● **AIM OF THE TASK**: Report back every line in the data that includes the string "blue".

● **GIVEN ENTRIES**:

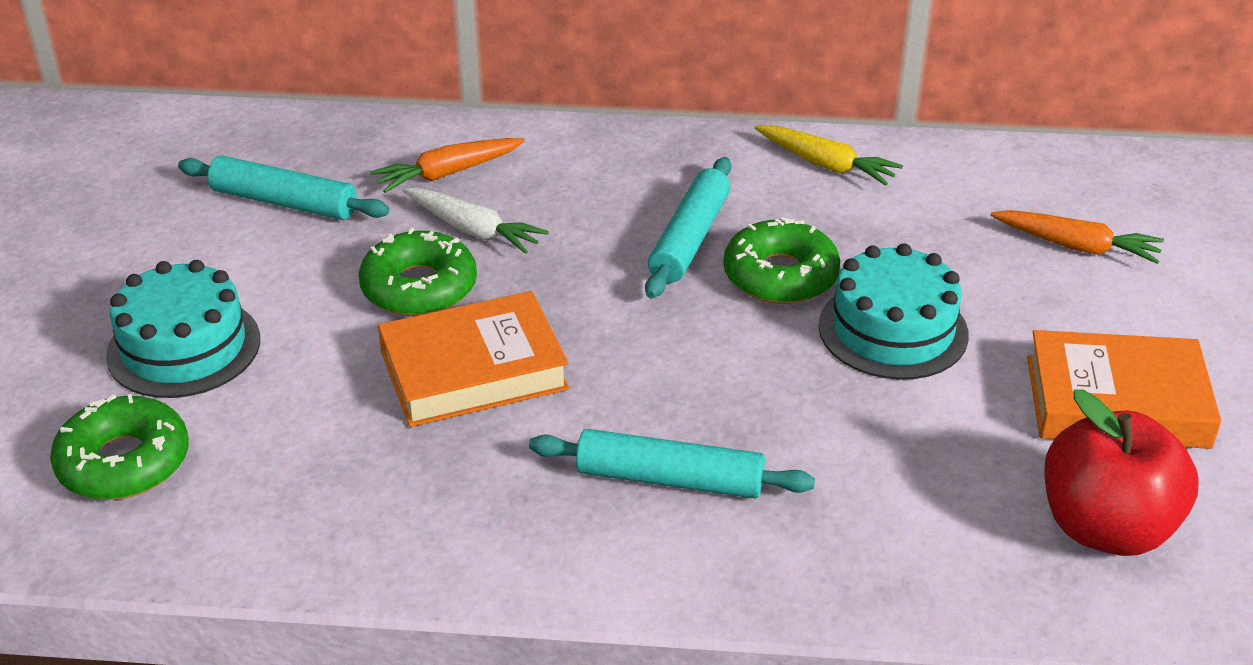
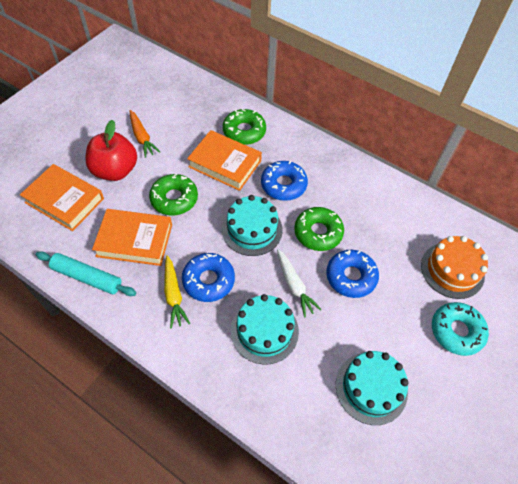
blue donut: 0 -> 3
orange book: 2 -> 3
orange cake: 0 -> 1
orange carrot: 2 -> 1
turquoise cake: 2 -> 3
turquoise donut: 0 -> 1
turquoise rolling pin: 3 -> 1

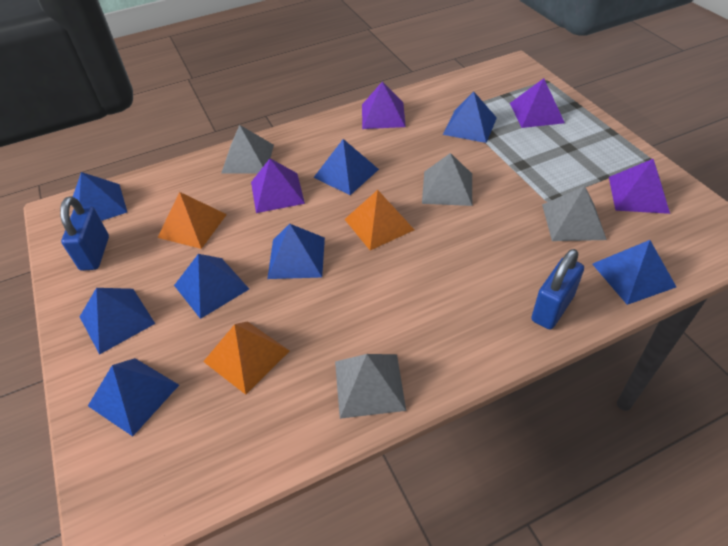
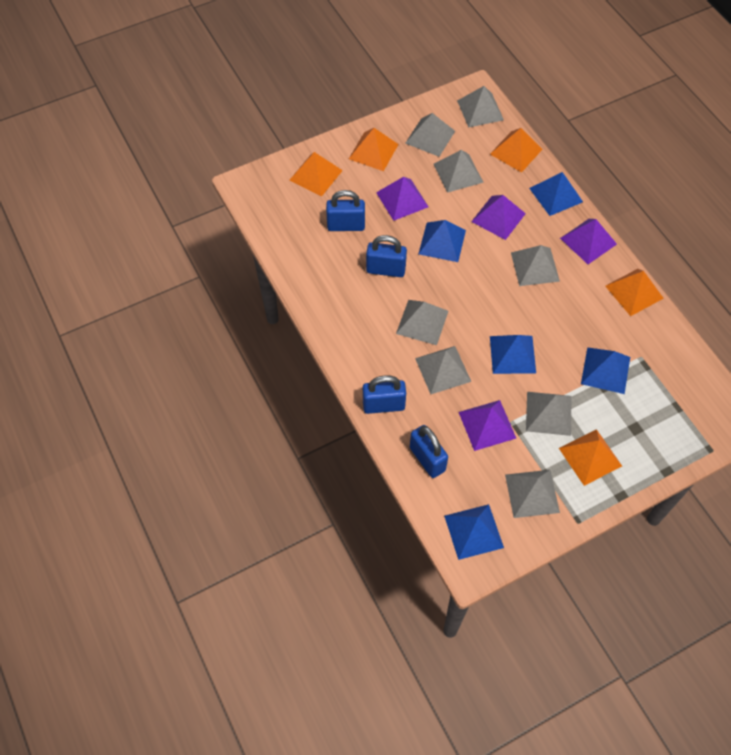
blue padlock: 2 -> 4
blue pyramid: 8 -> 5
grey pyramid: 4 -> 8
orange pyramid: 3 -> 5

● **ANSWER TO THE PROBLEM**:
blue donut: 0 -> 3
blue padlock: 2 -> 4
blue pyramid: 8 -> 5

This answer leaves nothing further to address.